▸ Problem to work on
All lines with the word "cross" must be pulled from the entries below.

▸ Excerpted records
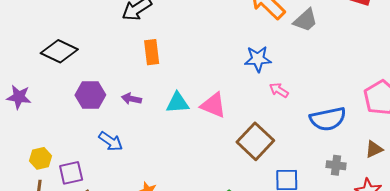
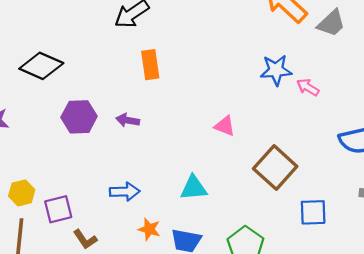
pink arrow: (279, 90) -> (308, 87), moved
cyan triangle: (178, 103) -> (194, 188), moved
pink triangle: (213, 105) -> (225, 126), size x0.7
blue arrow: (111, 141) -> (125, 192), moved, turned -35

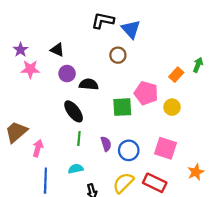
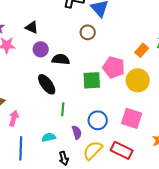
yellow circle: (172, 107) -> (138, 80), size x1.5
green line: (79, 138) -> (63, 109), moved
purple semicircle: (106, 144) -> (77, 132), moved

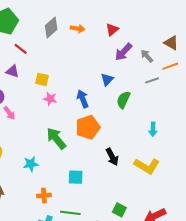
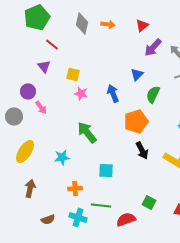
gray diamond: (51, 27) -> (82, 23), turned -35
purple triangle: (12, 71) -> (44, 66), turned 32
orange pentagon: (88, 127) -> (136, 121), moved

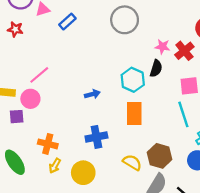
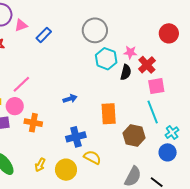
red cross: (184, 51) -> (147, 65), moved
cyan hexagon: (133, 80) -> (106, 59), moved
orange cross: (48, 144) -> (33, 123), moved
brown hexagon: (160, 156) -> (134, 135), moved
yellow semicircle: (132, 162) -> (92, 157), moved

▸ Solution to this exercise
red cross: (184, 51) -> (147, 65), moved
orange cross: (48, 144) -> (33, 123), moved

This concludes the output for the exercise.